• [Goal of the exercise]:
Once you have located the line containing "[371, 110, 457, 149]" in the material below, return it exactly along with each line after it through the line containing "[557, 163, 621, 222]".

**** Materials provided

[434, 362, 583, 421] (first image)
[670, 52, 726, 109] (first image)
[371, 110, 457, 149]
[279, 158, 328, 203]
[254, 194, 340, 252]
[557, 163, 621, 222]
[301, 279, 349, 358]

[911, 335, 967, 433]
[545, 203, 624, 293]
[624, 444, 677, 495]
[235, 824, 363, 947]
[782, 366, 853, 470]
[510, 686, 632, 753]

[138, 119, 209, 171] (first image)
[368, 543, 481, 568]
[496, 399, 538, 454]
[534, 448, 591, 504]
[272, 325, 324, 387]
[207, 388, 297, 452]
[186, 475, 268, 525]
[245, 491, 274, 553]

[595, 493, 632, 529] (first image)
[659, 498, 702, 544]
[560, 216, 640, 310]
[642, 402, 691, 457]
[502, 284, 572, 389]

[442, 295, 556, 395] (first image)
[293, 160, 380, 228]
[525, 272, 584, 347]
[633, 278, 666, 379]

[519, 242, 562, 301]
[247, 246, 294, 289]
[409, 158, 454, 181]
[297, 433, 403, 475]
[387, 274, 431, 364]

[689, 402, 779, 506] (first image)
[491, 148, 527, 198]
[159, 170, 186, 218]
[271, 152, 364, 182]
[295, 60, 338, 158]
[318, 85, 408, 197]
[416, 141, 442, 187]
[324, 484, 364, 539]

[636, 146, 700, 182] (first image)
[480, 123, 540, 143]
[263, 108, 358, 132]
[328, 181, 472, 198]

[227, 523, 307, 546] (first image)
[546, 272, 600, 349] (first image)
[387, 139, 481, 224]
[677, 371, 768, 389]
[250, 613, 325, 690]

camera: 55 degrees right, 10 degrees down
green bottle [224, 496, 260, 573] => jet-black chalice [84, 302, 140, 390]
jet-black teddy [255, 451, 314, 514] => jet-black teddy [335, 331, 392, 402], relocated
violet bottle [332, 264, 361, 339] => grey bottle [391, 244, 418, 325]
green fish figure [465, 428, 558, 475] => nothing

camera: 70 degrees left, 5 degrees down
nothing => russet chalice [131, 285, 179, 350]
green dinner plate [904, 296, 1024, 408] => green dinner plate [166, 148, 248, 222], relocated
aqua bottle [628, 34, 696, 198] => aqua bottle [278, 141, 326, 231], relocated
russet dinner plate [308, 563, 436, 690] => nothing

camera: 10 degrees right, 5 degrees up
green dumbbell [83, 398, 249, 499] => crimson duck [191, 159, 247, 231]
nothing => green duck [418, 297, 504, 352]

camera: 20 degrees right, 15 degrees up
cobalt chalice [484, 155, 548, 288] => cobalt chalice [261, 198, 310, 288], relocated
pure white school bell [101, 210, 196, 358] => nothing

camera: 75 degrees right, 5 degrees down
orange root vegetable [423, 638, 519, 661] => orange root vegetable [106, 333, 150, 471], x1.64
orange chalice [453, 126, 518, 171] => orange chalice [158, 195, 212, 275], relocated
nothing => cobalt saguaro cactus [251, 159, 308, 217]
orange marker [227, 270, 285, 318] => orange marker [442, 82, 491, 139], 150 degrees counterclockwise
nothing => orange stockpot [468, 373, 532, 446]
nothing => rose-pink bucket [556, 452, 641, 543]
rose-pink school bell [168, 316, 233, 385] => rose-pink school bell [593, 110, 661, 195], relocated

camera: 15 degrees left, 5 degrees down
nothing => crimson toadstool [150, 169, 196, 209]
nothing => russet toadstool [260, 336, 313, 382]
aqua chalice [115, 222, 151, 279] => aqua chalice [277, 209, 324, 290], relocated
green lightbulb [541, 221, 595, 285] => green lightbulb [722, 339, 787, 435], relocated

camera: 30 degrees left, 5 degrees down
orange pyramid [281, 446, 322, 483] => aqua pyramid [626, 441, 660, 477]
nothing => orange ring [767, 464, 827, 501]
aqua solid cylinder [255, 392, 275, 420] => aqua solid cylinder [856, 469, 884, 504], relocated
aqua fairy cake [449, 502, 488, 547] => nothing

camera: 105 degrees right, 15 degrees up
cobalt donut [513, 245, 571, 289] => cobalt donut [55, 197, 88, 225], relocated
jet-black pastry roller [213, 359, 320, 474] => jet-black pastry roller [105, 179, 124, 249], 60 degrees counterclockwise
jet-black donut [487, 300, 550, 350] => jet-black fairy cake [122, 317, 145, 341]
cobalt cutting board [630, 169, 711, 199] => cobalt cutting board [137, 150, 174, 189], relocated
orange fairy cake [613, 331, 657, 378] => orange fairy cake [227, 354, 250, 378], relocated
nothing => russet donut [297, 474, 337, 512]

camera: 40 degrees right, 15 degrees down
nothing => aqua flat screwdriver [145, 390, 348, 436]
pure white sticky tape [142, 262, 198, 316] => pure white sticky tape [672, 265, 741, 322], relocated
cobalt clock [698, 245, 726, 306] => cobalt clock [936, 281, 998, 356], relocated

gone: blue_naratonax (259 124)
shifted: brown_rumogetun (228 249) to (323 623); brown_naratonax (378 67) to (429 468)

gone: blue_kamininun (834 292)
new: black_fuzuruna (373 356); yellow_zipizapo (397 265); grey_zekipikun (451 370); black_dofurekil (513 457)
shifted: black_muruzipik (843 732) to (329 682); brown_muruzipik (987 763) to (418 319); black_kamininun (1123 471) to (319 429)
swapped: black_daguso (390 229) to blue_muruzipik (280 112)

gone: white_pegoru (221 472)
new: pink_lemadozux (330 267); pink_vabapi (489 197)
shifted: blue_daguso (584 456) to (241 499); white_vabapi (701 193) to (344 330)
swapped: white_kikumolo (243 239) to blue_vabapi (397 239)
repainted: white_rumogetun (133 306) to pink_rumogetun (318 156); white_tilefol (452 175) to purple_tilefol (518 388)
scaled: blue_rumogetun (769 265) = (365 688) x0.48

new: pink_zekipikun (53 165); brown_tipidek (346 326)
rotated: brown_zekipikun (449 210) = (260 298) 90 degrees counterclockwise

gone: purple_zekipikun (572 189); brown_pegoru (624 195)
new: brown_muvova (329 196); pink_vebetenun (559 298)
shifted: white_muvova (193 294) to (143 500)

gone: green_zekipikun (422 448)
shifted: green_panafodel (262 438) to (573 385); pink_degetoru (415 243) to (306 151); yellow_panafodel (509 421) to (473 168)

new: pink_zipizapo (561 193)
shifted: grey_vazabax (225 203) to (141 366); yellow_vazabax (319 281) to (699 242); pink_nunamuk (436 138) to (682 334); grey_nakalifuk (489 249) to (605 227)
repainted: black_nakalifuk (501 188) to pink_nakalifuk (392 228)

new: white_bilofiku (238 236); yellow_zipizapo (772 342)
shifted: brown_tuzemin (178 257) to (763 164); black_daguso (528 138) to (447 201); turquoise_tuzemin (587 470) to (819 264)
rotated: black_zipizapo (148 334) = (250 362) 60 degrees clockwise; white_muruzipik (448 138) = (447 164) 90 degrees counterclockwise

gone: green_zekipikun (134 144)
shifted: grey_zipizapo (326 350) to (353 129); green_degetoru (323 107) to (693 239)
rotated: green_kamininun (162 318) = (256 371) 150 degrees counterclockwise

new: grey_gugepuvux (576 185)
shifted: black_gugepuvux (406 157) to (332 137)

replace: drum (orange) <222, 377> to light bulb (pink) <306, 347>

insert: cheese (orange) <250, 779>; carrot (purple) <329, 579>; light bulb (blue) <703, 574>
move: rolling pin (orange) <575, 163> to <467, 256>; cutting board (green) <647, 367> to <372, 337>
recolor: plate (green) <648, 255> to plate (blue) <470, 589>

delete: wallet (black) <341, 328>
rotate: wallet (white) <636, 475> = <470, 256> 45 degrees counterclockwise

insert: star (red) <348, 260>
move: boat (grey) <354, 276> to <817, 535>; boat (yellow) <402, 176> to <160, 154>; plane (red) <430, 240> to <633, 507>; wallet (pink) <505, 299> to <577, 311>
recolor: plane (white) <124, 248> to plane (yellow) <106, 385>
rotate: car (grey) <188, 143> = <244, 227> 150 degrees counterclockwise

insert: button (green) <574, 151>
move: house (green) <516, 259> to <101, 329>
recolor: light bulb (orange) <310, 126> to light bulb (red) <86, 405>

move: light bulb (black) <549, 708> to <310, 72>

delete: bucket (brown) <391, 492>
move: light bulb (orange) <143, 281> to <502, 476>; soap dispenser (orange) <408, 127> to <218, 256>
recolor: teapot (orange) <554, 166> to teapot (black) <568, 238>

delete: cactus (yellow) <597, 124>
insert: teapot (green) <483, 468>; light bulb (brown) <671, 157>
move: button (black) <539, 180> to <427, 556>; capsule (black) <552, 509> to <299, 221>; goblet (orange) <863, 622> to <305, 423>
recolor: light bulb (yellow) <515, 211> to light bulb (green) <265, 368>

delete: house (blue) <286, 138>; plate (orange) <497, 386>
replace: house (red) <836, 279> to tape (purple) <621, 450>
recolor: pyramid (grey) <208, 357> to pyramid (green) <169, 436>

********

• [Problem solution]:
[371, 110, 457, 149]
[279, 158, 328, 203]
[254, 194, 340, 252]
[557, 163, 621, 222]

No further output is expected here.